Problem to solve ▸ Output verbatim the lines beginning at the one that contains "(242, 223) = (219, 266): green shoe -> none" and ending at the last line of the material, inclusive of both.

[[ Data for this exercise open ]]

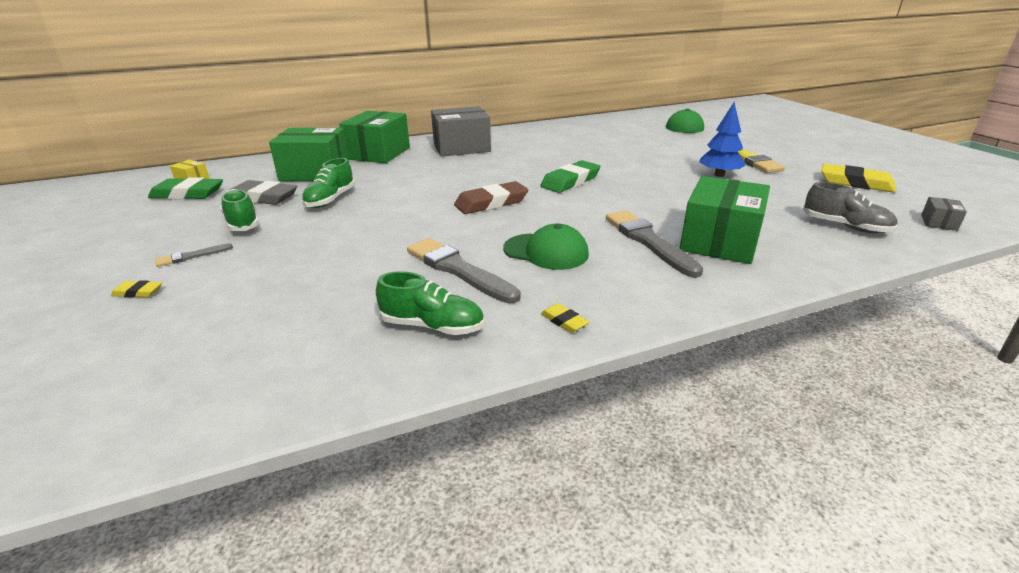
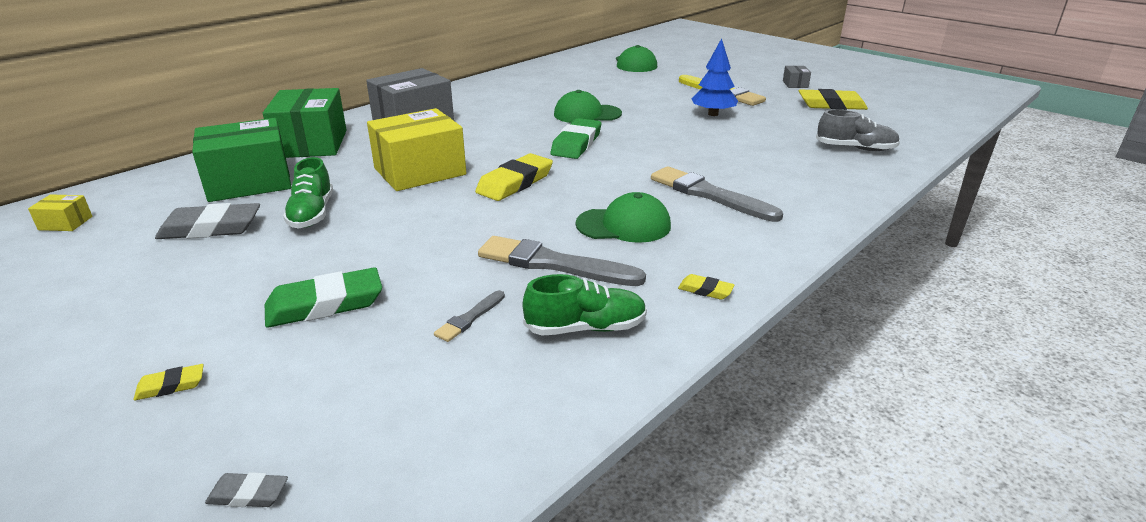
camera: 25 degrees left, 0 degrees up
(101, 376) = (248, 494): none -> grey eraser
(188, 194) = (83, 244): green eraser -> green eraser (325, 304)
(191, 256) = (195, 323): grey brush -> grey brush (470, 318)
(242, 223) = (219, 266): green shoe -> none
(430, 183) = (420, 171): none -> yellow box
(491, 203) = (515, 183): brown eraser -> yellow eraser
(602, 160) = (587, 114): none -> green cap
(719, 241) = (769, 182): green box -> none
(938, 222) = (918, 132): grey box -> grey box (795, 84)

[[ Data for this exercise closed ]]

Answer section ▸
(242, 223) = (219, 266): green shoe -> none
(430, 183) = (420, 171): none -> yellow box
(491, 203) = (515, 183): brown eraser -> yellow eraser
(602, 160) = (587, 114): none -> green cap
(719, 241) = (769, 182): green box -> none
(938, 222) = (918, 132): grey box -> grey box (795, 84)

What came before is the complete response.